▶ [Dati mostrati]:
⟨

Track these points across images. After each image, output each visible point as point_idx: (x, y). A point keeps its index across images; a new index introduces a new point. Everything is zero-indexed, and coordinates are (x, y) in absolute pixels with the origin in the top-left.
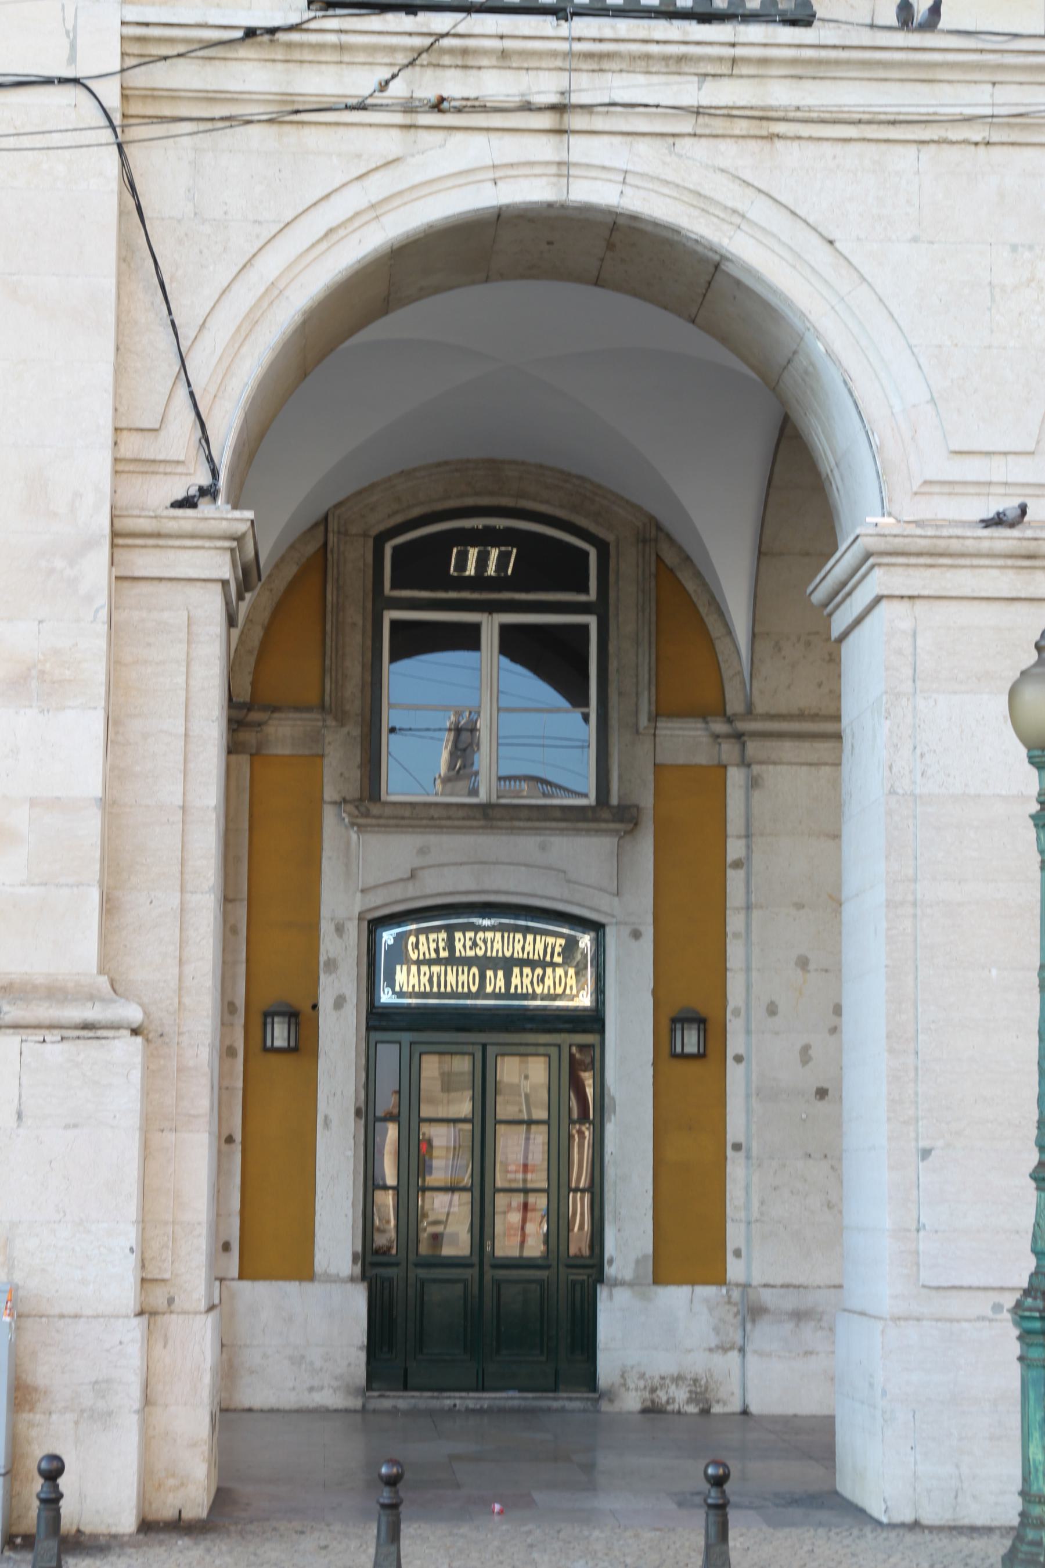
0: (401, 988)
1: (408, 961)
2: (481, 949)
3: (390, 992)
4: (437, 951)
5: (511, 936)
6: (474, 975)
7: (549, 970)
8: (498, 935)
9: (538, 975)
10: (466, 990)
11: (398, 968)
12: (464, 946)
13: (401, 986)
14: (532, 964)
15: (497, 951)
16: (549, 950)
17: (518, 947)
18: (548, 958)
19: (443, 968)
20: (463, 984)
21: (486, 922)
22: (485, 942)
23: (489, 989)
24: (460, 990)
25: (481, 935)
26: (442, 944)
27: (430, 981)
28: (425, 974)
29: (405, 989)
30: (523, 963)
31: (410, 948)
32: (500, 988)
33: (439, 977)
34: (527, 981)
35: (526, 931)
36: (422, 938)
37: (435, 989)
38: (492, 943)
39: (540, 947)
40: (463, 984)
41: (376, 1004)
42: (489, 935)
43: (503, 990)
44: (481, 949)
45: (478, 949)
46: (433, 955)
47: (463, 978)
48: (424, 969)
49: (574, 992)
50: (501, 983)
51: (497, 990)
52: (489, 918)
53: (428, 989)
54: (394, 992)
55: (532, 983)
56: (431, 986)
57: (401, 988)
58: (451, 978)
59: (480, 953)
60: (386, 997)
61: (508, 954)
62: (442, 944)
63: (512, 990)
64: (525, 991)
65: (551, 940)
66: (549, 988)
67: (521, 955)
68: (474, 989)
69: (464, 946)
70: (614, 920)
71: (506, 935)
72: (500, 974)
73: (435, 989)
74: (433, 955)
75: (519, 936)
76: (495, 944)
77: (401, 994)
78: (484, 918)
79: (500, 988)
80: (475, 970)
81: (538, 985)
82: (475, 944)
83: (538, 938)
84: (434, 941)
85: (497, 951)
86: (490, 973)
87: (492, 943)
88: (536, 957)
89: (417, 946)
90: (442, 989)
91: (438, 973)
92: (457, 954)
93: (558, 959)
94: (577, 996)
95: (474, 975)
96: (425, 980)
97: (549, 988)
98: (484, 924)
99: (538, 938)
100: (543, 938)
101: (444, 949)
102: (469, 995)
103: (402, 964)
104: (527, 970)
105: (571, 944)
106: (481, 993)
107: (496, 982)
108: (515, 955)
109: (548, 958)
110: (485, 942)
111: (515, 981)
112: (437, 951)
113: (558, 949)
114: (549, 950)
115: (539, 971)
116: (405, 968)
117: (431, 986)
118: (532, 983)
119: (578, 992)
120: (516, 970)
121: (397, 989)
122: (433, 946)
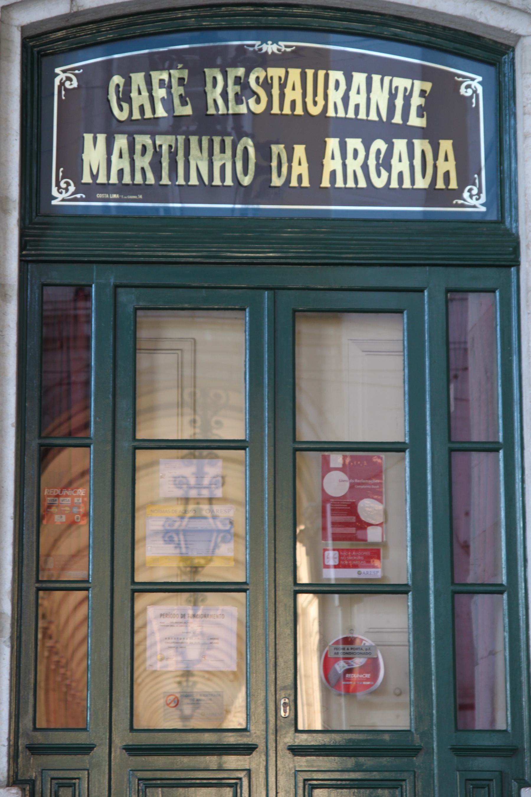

⟩

▶ [Esercizio assegnato]:
Scambia "top-left" con "bottom-left" nel tratto che va dalla prima riga fino a quella che contiene "42: (489, 935)", entrambe incluse, lasciando invariato tutto il resto. Riscrivi solo quelle righe e ometti le immagini.

▶ [Risposta]:
Track these points across images. After each image, output each visible point as point_idx: (x, y). A point keeps its index across images; a new index introduces a new point. Everything is zero-indexed, and coordinates are (x, y) in absolute pixels with the origin in the bottom-left.
0: (401, 988)
1: (408, 961)
2: (481, 949)
3: (390, 992)
4: (437, 951)
5: (511, 936)
6: (474, 975)
7: (549, 970)
8: (498, 935)
9: (538, 975)
10: (466, 990)
11: (398, 968)
12: (464, 946)
13: (401, 986)
14: (532, 964)
15: (497, 951)
16: (549, 950)
17: (518, 947)
18: (548, 958)
19: (443, 968)
20: (463, 984)
21: (486, 922)
22: (485, 942)
23: (489, 989)
24: (460, 990)
25: (481, 935)
26: (442, 944)
27: (430, 981)
28: (425, 974)
29: (405, 989)
30: (523, 963)
31: (410, 948)
32: (500, 988)
33: (439, 977)
34: (527, 981)
35: (526, 931)
36: (422, 938)
37: (435, 989)
38: (492, 943)
39: (540, 947)
40: (463, 984)
41: (376, 1004)
42: (489, 935)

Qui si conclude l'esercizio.